▶ [Material provided]
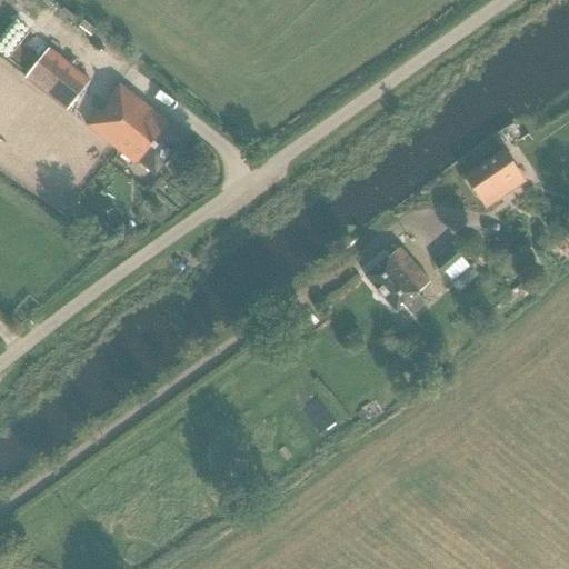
[(85,88),(42,55),(23,78),(66,111),(85,88)]
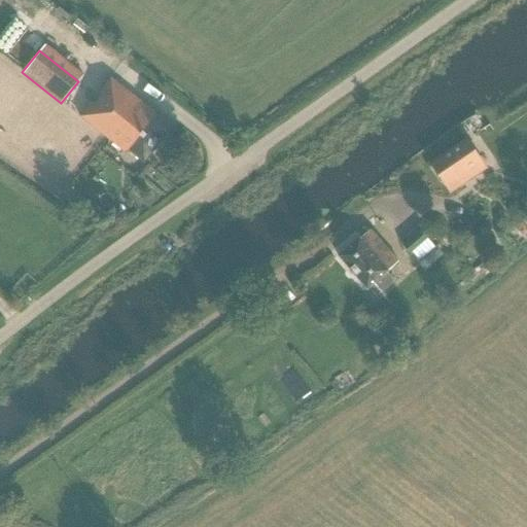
[(92,102),(80,116),(127,153),(129,150),(144,163),(170,130),(154,117),(156,114),(110,78),(99,93),(102,95),(95,104),(92,102)]
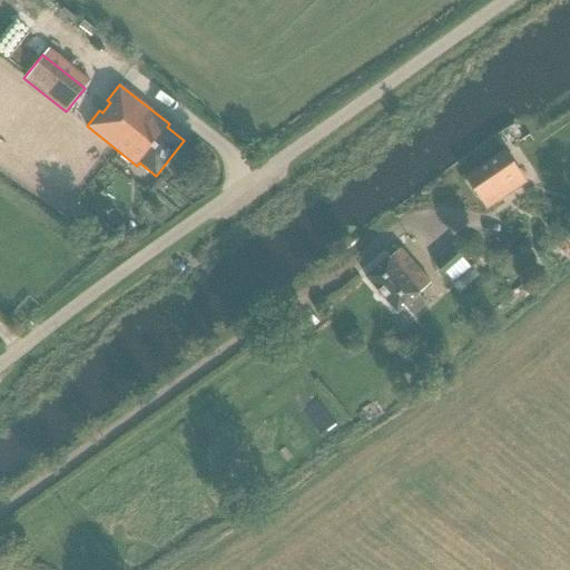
[(487,208),(526,183),(504,151),(465,177),(487,208)]
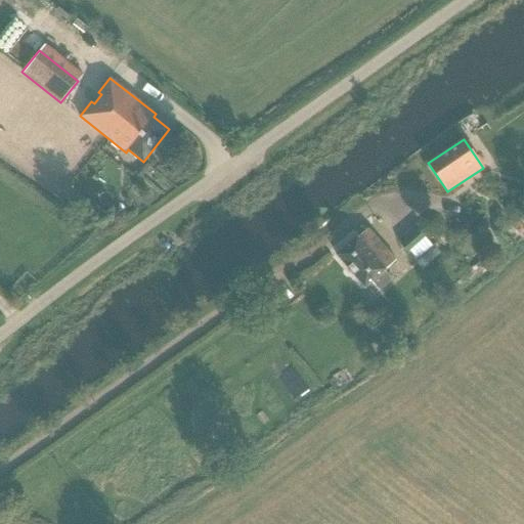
[(111,224),(123,225),(125,209),(113,208),(111,224)]
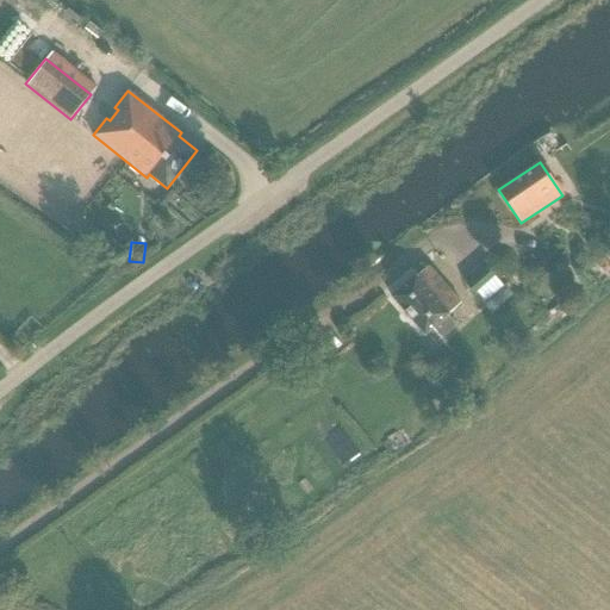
[(506,262),(496,271),(497,272),(503,279),(514,271),(508,263),(506,262)]
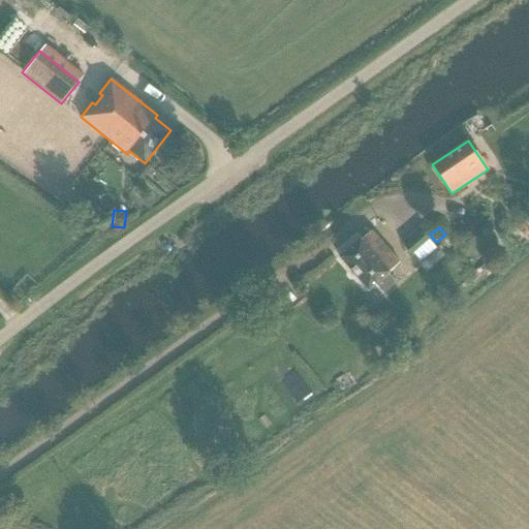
[(431,239),(422,228),(402,245),(411,255),(431,239)]
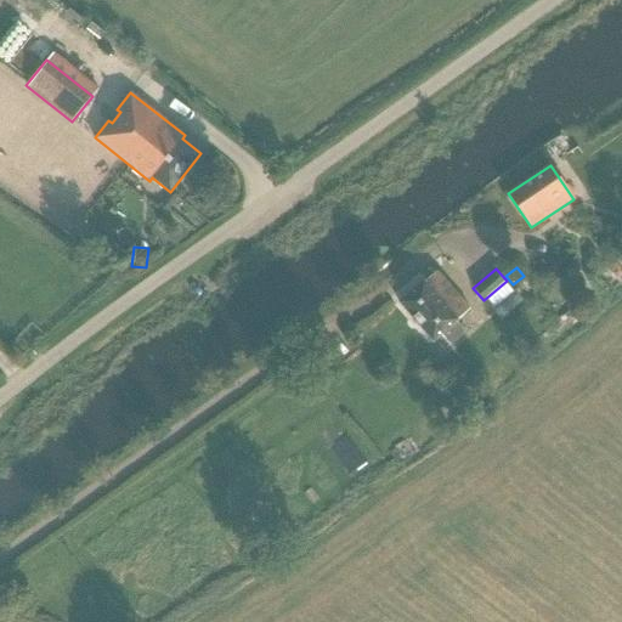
[(456,322),(470,309),(437,271),(425,282),(424,281),(399,301),(433,341),(441,334),(450,344),(464,331),(456,322)]
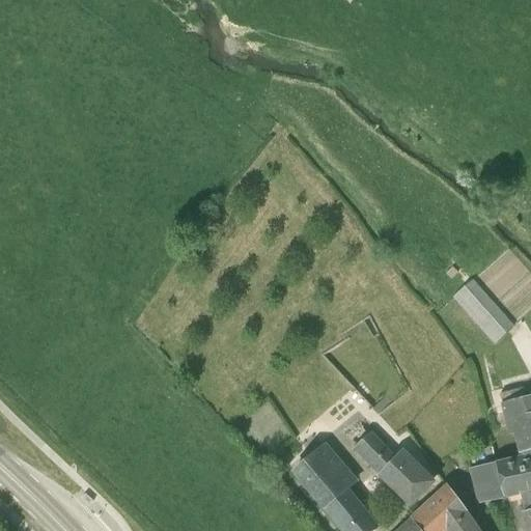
[(451,279),(457,274),(452,268),(446,273),(451,279)]
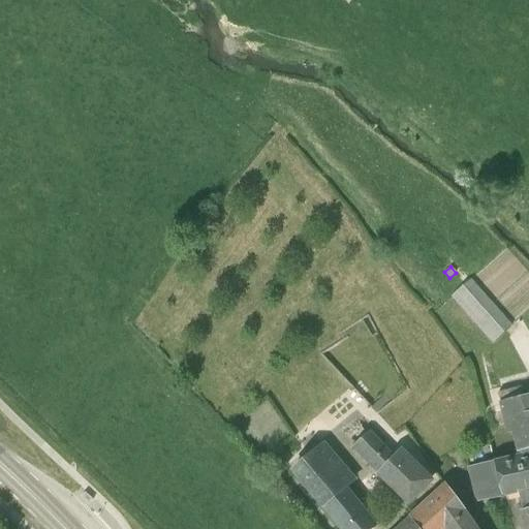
[(493,344),(514,327),(471,278),(452,297),(493,344)]
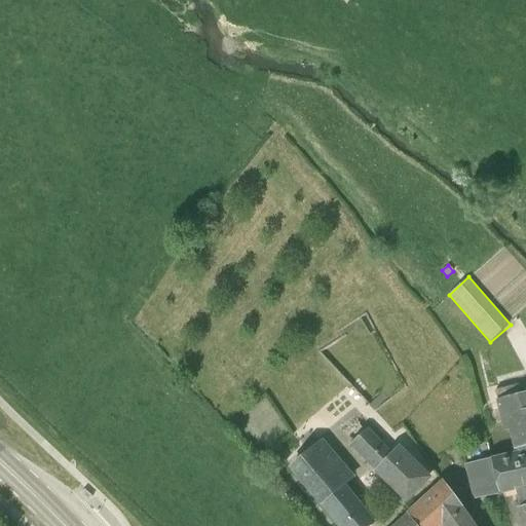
[(525,382),(512,386),(495,390),(497,404),(491,405),(496,423),(524,417),(523,416),(525,415),(525,382)]
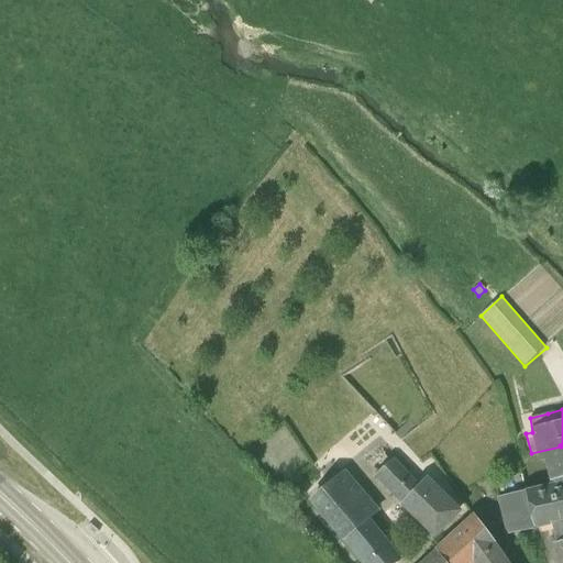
[(552,487),(562,484),(562,444),(560,445),(561,446),(531,453),(531,454),(537,453),(540,462),(544,461),(551,484),(536,488),(536,490),(552,486),(552,487)]
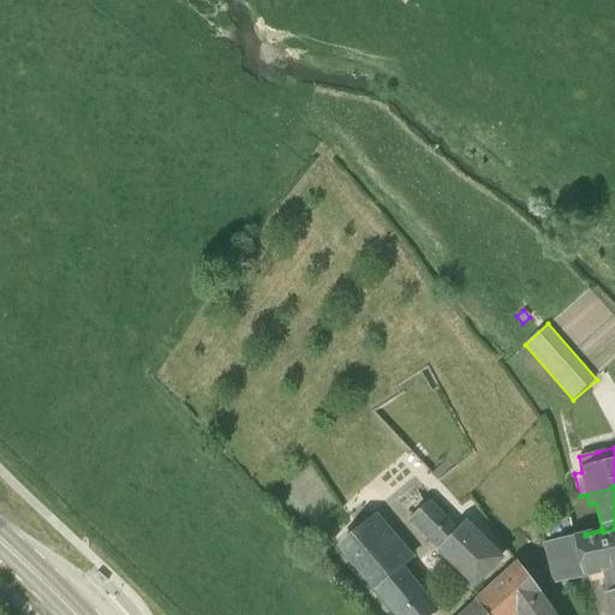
[(475,589),(505,557),(466,521),(458,530),(430,502),(408,521),(475,589)]
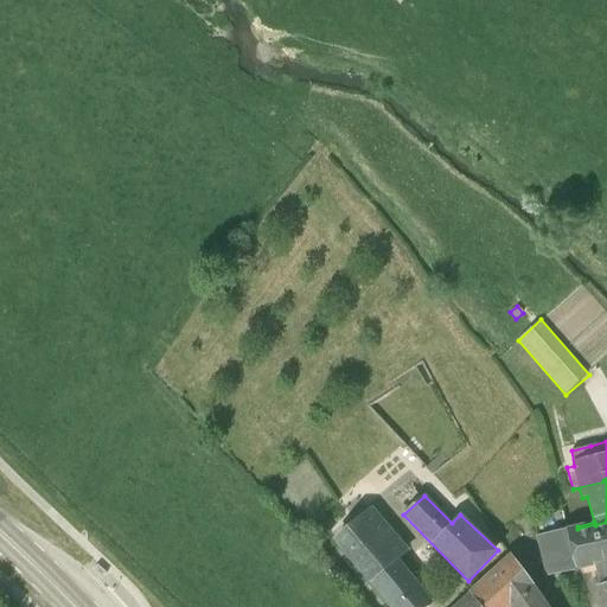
[(411,549),(375,506),(336,538),(381,594),(382,593),(393,606),(427,606),(434,601),(400,557),(411,549)]
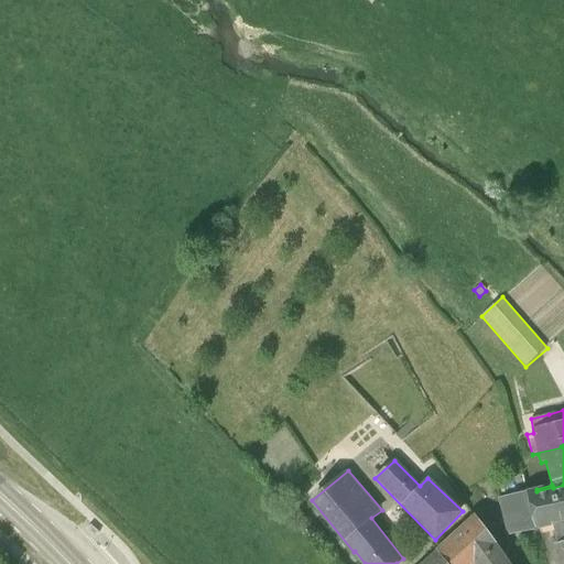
[(553,522),(563,519),(563,485),(553,488),(553,487),(537,491),(545,525),(553,523),(553,522)]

▶ [Assignment] Write out again every line above exactly as given; the pictures do not belong in the copy.

▶ [Response box]
[(85,88),(42,55),(23,78),(66,111),(85,88)]
[(92,102),(80,116),(127,153),(129,150),(144,163),(170,130),(154,117),(156,114),(110,78),(99,93),(102,95),(95,104),(92,102)]
[(487,208),(526,183),(504,151),(465,177),(487,208)]
[(111,224),(123,225),(125,209),(113,208),(111,224)]
[(506,262),(496,271),(497,272),(503,279),(514,271),(508,263),(506,262)]
[(431,239),(422,228),(402,245),(411,255),(431,239)]
[(456,322),(470,309),(437,271),(425,282),(424,281),(399,301),(433,341),(441,334),(450,344),(464,331),(456,322)]
[(451,279),(457,274),(452,268),(446,273),(451,279)]
[(493,344),(514,327),(471,278),(452,297),(493,344)]
[(525,382),(512,386),(495,390),(497,404),(491,405),(496,423),(524,417),(523,416),(525,415),(525,382)]
[(552,487),(562,484),(562,444),(560,445),(561,446),(531,453),(531,454),(537,453),(540,462),(544,461),(551,484),(536,488),(536,490),(552,486),(552,487)]
[(475,589),(505,557),(466,521),(458,530),(430,502),(408,521),(475,589)]
[(411,549),(375,506),(336,538),(381,594),(382,593),(393,606),(427,606),(434,601),(400,557),(411,549)]
[(553,522),(563,519),(563,485),(553,488),(553,487),(537,491),(545,525),(553,523),(553,522)]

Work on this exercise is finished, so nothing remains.